Records from a data source
-=-=-
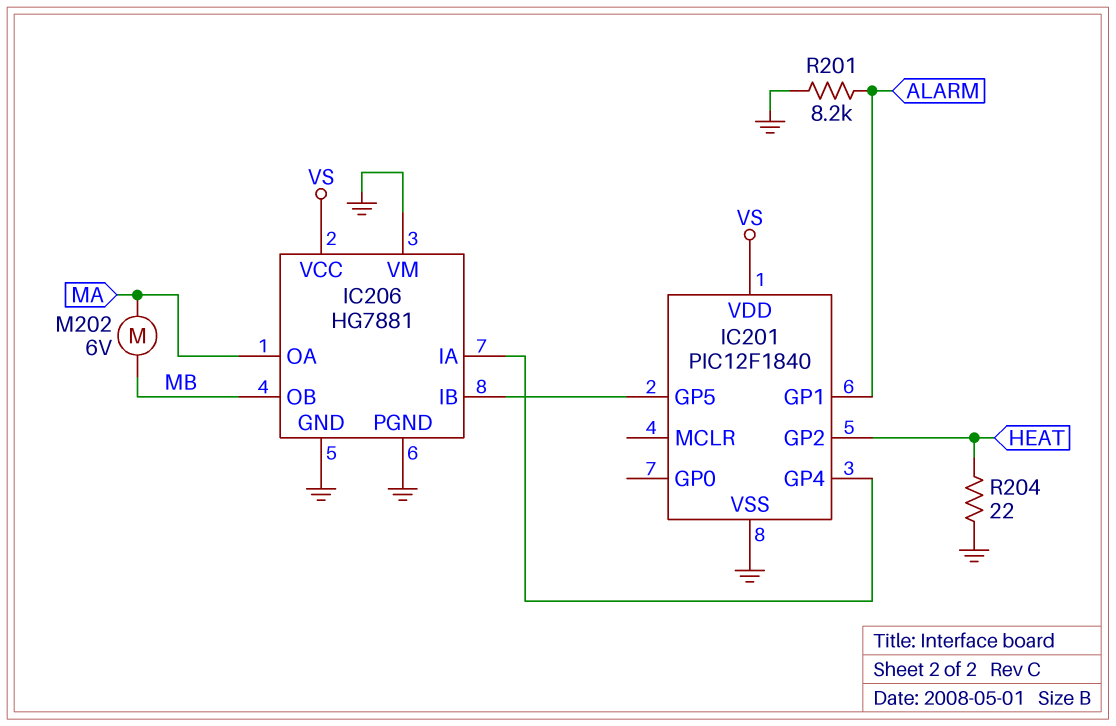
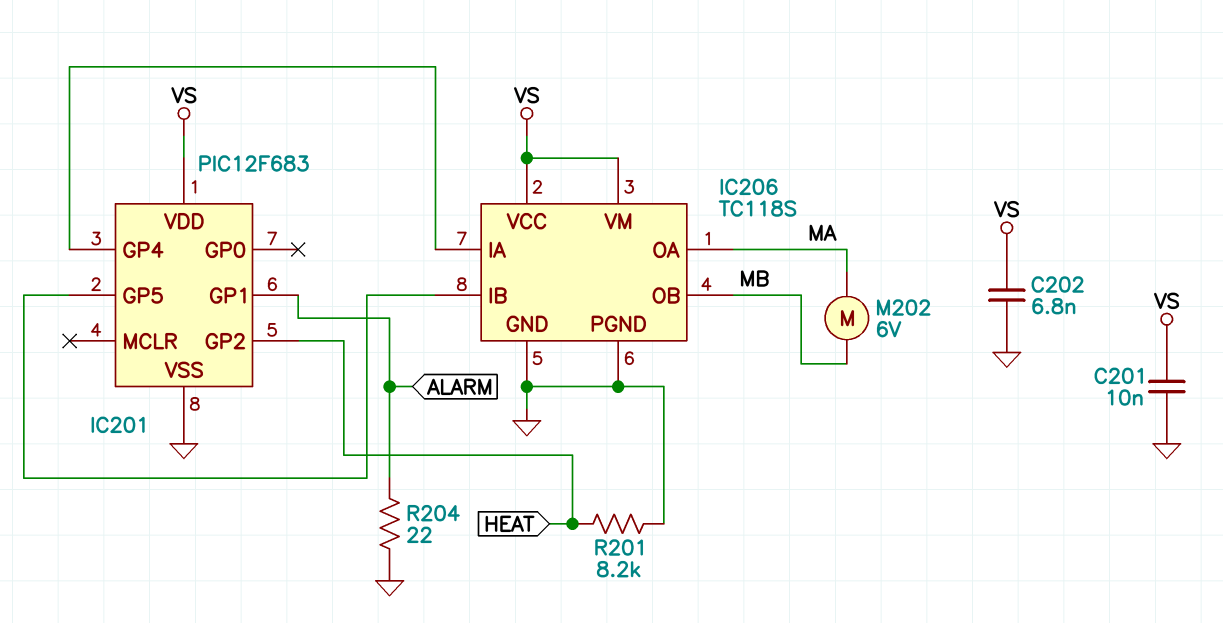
C201: none -> 10nF (GND, VS)
C202: none -> 6.8nF (GND, VS)
IC201: PIC12F1840 -> PIC12F683
IC206: HG7881 -> TC118S
IC206 pin VM: GND -> VS
R201: 8.2k (ALARM, GND) -> 8.2k (GND, HEAT)
R204: 22 (GND, HEAT) -> 22 (ALARM, GND)

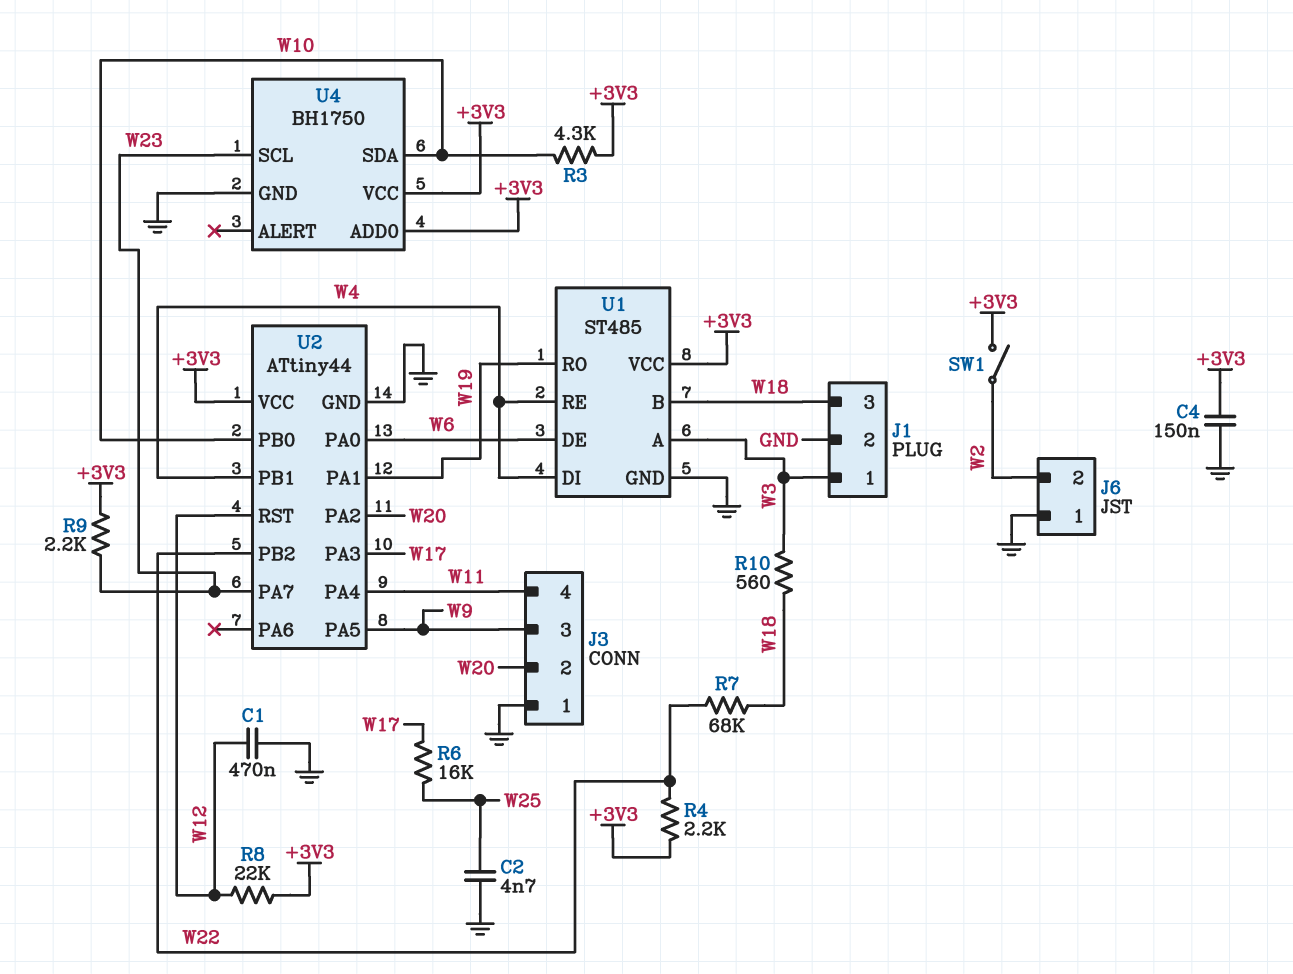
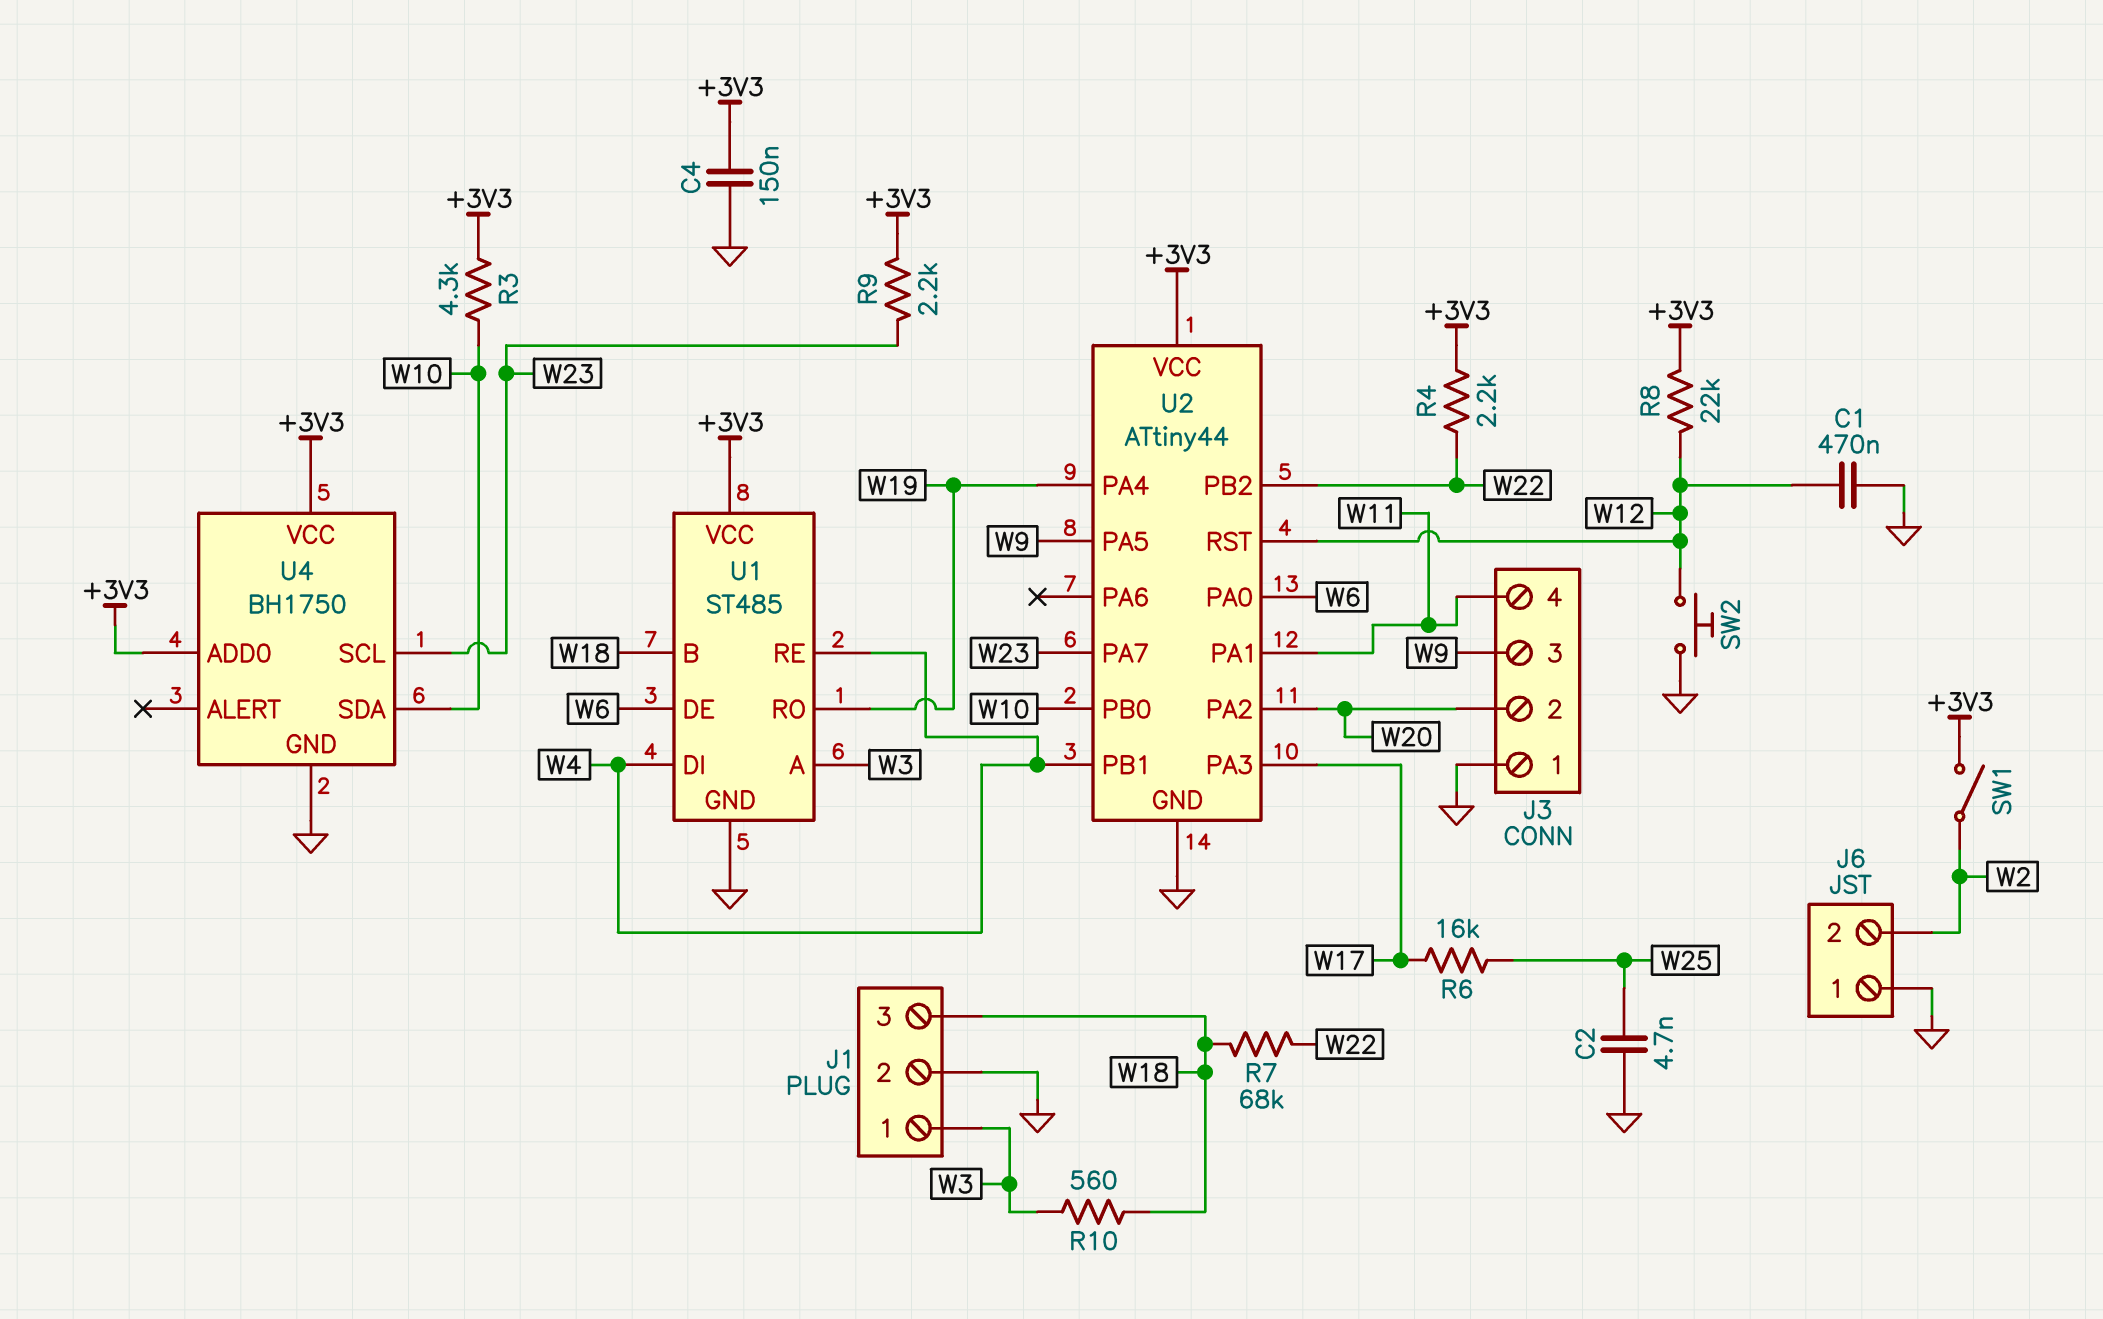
SW2: none -> button (GND, W12)
U2 pin PA1: W19 -> W11
U2 pin PA4: W11 -> W19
-=-=-
WHAT YOU NEED TO DO - Beginning with the line that contains "IC206 pin VM: GND -> VS" and ending with the last line of the data, restate each line word for word. Exclude the pictures.

ANSWER SECTION -
IC206 pin VM: GND -> VS
R201: 8.2k (ALARM, GND) -> 8.2k (GND, HEAT)
R204: 22 (GND, HEAT) -> 22 (ALARM, GND)

SW2: none -> button (GND, W12)
U2 pin PA1: W19 -> W11
U2 pin PA4: W11 -> W19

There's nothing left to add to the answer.